→ TASK PROMPT
Take the entries that follow and return exactly the lines from the one holding "(419, 227) = (357, 199): pink" through the one holding "(569, 208) = (274, 230): white", both included. Nothing else is needed.

→ MATERIAL FOR THIS EXERCISE
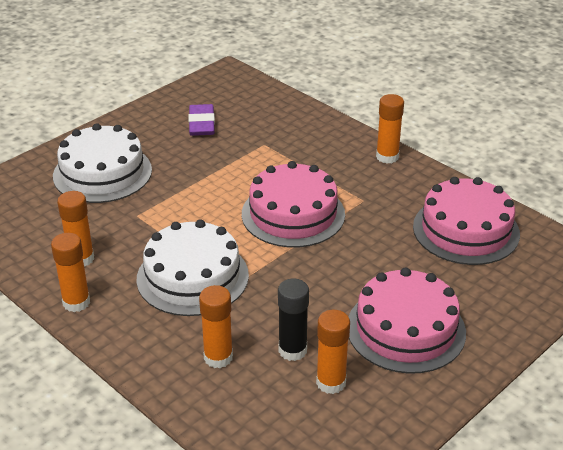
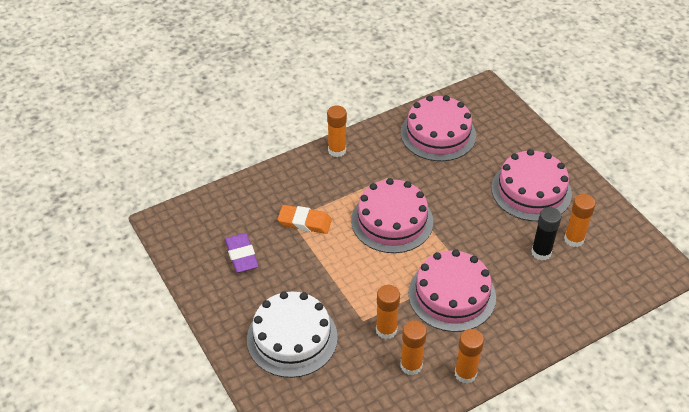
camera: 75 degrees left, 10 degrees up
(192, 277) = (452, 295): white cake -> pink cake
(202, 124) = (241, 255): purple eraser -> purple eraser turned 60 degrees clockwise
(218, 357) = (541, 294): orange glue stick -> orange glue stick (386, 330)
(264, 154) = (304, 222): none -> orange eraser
--
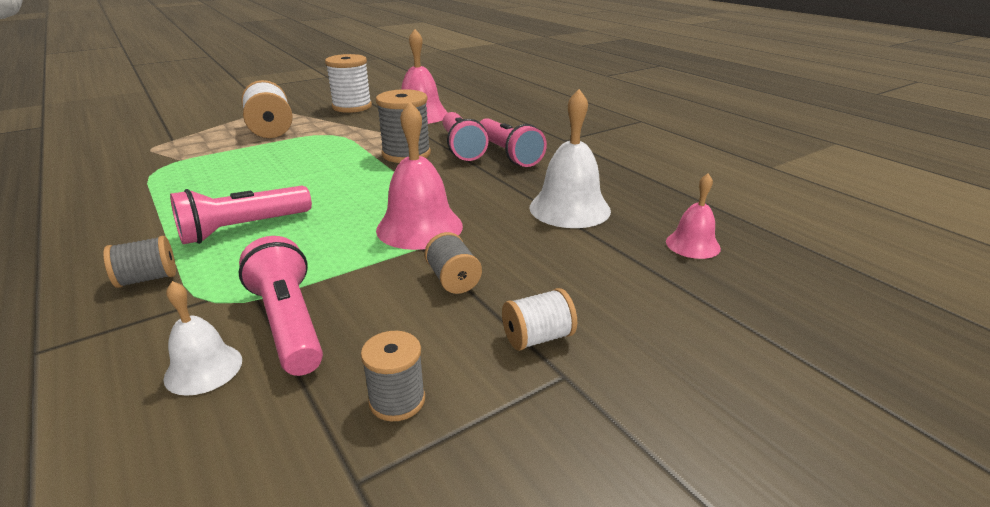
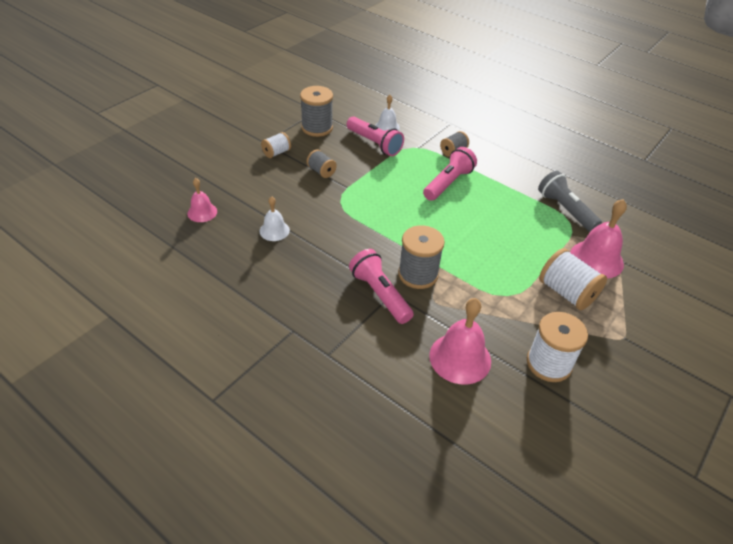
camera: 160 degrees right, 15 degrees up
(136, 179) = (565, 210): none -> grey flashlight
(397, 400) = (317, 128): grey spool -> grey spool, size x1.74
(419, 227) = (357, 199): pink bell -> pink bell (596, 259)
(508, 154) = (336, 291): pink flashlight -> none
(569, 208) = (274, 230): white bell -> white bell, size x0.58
* * *
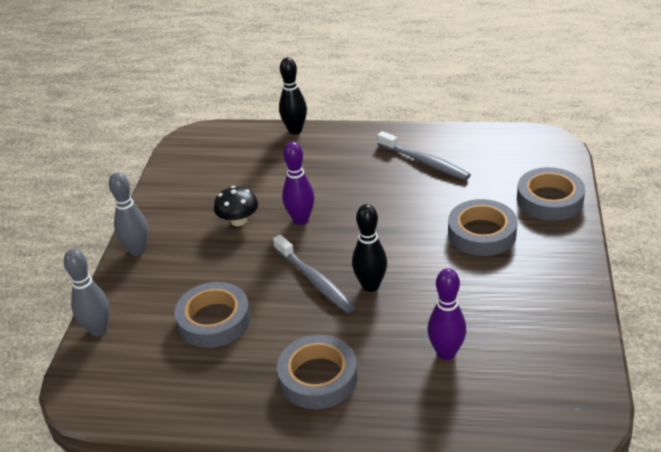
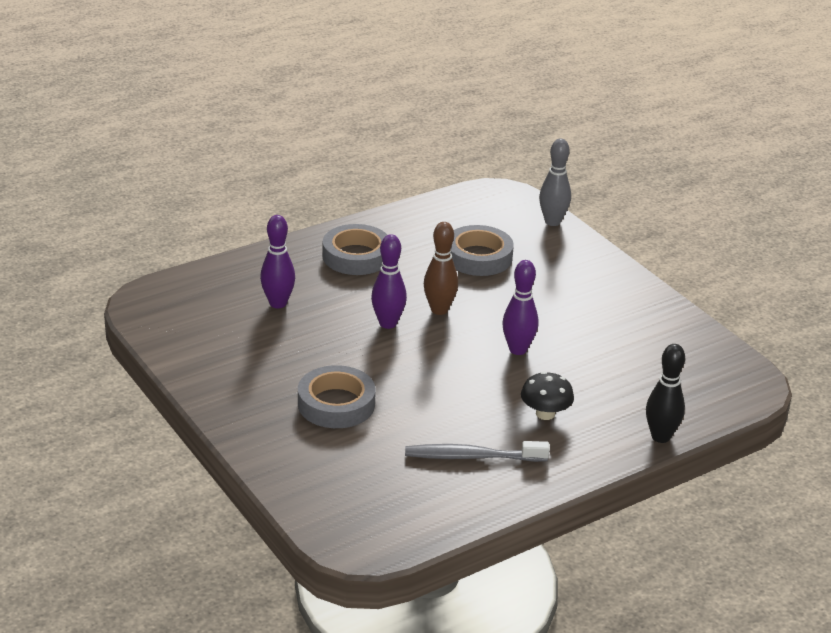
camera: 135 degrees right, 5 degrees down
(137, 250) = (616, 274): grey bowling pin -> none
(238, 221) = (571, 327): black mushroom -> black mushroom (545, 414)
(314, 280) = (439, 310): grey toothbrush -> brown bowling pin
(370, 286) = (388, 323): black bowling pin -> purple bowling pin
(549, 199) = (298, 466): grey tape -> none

→ SOLUTION TO THIS PROBLEM
(419, 227) = (357, 199): pink bell -> pink bell (596, 259)
(508, 154) = (336, 291): pink flashlight -> none
(569, 208) = (274, 230): white bell -> white bell, size x0.58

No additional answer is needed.